(TASK MATERIAL)

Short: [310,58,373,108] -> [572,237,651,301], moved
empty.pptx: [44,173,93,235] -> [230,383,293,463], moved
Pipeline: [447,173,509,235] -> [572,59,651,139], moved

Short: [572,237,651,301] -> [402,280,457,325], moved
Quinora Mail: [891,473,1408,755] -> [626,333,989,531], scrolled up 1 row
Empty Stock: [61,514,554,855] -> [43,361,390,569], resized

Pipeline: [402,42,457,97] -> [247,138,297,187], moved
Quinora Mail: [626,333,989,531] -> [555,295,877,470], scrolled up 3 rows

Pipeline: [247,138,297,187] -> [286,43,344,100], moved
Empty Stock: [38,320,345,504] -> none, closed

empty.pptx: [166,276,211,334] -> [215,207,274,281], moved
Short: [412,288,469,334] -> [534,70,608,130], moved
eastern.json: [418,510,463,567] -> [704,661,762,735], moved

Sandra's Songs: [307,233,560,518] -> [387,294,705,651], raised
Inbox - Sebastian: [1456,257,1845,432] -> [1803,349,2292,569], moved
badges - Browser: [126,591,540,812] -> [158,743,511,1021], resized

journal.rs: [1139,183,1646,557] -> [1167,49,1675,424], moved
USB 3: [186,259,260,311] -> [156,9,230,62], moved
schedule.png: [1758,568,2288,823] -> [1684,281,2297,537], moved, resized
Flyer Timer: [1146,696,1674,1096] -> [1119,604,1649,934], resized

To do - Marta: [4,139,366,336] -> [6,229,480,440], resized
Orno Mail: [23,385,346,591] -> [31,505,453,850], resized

(End TASK MATERIAL)

ACTIVITY -
Transcribe the listing in full, line by line.

RESULT -
Short: [310,58,373,108] -> [572,237,651,301], moved
empty.pptx: [44,173,93,235] -> [230,383,293,463], moved
Pipeline: [447,173,509,235] -> [572,59,651,139], moved

Short: [572,237,651,301] -> [402,280,457,325], moved
Quinora Mail: [891,473,1408,755] -> [626,333,989,531], scrolled up 1 row
Empty Stock: [61,514,554,855] -> [43,361,390,569], resized

Pipeline: [402,42,457,97] -> [247,138,297,187], moved
Quinora Mail: [626,333,989,531] -> [555,295,877,470], scrolled up 3 rows

Pipeline: [247,138,297,187] -> [286,43,344,100], moved
Empty Stock: [38,320,345,504] -> none, closed

empty.pptx: [166,276,211,334] -> [215,207,274,281], moved
Short: [412,288,469,334] -> [534,70,608,130], moved
eastern.json: [418,510,463,567] -> [704,661,762,735], moved

Sandra's Songs: [307,233,560,518] -> [387,294,705,651], raised
Inbox - Sebastian: [1456,257,1845,432] -> [1803,349,2292,569], moved
badges - Browser: [126,591,540,812] -> [158,743,511,1021], resized

journal.rs: [1139,183,1646,557] -> [1167,49,1675,424], moved
USB 3: [186,259,260,311] -> [156,9,230,62], moved
schedule.png: [1758,568,2288,823] -> [1684,281,2297,537], moved, resized
Flyer Timer: [1146,696,1674,1096] -> [1119,604,1649,934], resized

To do - Marta: [4,139,366,336] -> [6,229,480,440], resized
Orno Mail: [23,385,346,591] -> [31,505,453,850], resized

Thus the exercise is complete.